:: Stored records ::
*-*-*
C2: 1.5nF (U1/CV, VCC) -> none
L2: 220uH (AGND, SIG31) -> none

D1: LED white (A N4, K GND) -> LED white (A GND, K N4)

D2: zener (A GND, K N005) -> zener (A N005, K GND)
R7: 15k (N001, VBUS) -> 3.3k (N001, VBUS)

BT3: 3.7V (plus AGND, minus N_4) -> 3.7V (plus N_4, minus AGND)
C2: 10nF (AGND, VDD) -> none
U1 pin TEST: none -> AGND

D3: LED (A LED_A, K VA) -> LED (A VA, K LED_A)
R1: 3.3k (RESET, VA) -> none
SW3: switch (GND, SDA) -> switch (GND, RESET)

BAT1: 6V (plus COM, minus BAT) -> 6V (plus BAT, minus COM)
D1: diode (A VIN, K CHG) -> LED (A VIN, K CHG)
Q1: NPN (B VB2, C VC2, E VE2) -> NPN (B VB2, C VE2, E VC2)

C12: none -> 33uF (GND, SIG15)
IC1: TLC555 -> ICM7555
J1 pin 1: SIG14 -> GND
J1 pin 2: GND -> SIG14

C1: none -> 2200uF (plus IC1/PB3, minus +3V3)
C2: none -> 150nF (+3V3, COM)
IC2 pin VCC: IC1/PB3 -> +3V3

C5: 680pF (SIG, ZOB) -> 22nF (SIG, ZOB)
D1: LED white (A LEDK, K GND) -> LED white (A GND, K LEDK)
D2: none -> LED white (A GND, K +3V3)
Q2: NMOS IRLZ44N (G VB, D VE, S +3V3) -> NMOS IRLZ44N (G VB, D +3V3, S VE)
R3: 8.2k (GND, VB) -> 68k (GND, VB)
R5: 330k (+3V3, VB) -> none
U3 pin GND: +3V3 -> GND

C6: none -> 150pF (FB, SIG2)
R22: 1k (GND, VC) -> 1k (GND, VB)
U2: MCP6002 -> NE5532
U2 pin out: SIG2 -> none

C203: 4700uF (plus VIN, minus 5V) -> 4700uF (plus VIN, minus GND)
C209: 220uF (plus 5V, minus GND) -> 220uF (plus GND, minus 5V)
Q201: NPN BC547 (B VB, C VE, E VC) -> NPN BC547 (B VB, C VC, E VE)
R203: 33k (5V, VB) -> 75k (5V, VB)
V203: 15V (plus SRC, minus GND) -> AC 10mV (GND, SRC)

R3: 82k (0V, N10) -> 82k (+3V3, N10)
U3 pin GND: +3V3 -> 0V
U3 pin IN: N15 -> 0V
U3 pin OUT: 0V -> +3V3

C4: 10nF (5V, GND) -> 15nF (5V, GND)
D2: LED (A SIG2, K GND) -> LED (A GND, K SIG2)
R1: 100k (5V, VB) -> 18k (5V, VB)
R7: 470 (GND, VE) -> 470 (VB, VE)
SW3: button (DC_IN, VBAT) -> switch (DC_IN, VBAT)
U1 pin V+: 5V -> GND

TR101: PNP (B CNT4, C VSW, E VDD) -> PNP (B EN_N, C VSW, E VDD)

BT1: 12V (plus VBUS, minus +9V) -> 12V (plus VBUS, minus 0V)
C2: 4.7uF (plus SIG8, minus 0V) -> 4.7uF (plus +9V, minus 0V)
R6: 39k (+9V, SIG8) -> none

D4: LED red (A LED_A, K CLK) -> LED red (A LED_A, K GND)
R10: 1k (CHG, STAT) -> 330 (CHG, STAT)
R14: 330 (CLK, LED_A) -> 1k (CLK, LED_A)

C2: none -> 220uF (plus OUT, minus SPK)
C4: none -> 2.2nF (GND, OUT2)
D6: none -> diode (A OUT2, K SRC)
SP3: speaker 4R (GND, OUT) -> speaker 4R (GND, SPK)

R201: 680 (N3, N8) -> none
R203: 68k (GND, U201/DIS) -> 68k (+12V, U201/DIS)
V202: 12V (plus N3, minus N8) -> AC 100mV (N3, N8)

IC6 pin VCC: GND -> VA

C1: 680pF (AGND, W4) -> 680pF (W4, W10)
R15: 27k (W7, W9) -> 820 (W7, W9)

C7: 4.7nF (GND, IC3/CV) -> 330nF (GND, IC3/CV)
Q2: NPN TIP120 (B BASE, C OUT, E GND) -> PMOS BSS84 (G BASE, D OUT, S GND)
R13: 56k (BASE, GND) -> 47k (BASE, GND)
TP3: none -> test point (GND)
*-*-*
:: Requirement ::
From the first line of the data through the line with "C5: 680pF (SIG, ZOB) -> 22nF (SIG, ZOB)", quote each line exactly and add nothing else.

:: Completed exercise ::
C2: 1.5nF (U1/CV, VCC) -> none
L2: 220uH (AGND, SIG31) -> none

D1: LED white (A N4, K GND) -> LED white (A GND, K N4)

D2: zener (A GND, K N005) -> zener (A N005, K GND)
R7: 15k (N001, VBUS) -> 3.3k (N001, VBUS)

BT3: 3.7V (plus AGND, minus N_4) -> 3.7V (plus N_4, minus AGND)
C2: 10nF (AGND, VDD) -> none
U1 pin TEST: none -> AGND

D3: LED (A LED_A, K VA) -> LED (A VA, K LED_A)
R1: 3.3k (RESET, VA) -> none
SW3: switch (GND, SDA) -> switch (GND, RESET)

BAT1: 6V (plus COM, minus BAT) -> 6V (plus BAT, minus COM)
D1: diode (A VIN, K CHG) -> LED (A VIN, K CHG)
Q1: NPN (B VB2, C VC2, E VE2) -> NPN (B VB2, C VE2, E VC2)

C12: none -> 33uF (GND, SIG15)
IC1: TLC555 -> ICM7555
J1 pin 1: SIG14 -> GND
J1 pin 2: GND -> SIG14

C1: none -> 2200uF (plus IC1/PB3, minus +3V3)
C2: none -> 150nF (+3V3, COM)
IC2 pin VCC: IC1/PB3 -> +3V3

C5: 680pF (SIG, ZOB) -> 22nF (SIG, ZOB)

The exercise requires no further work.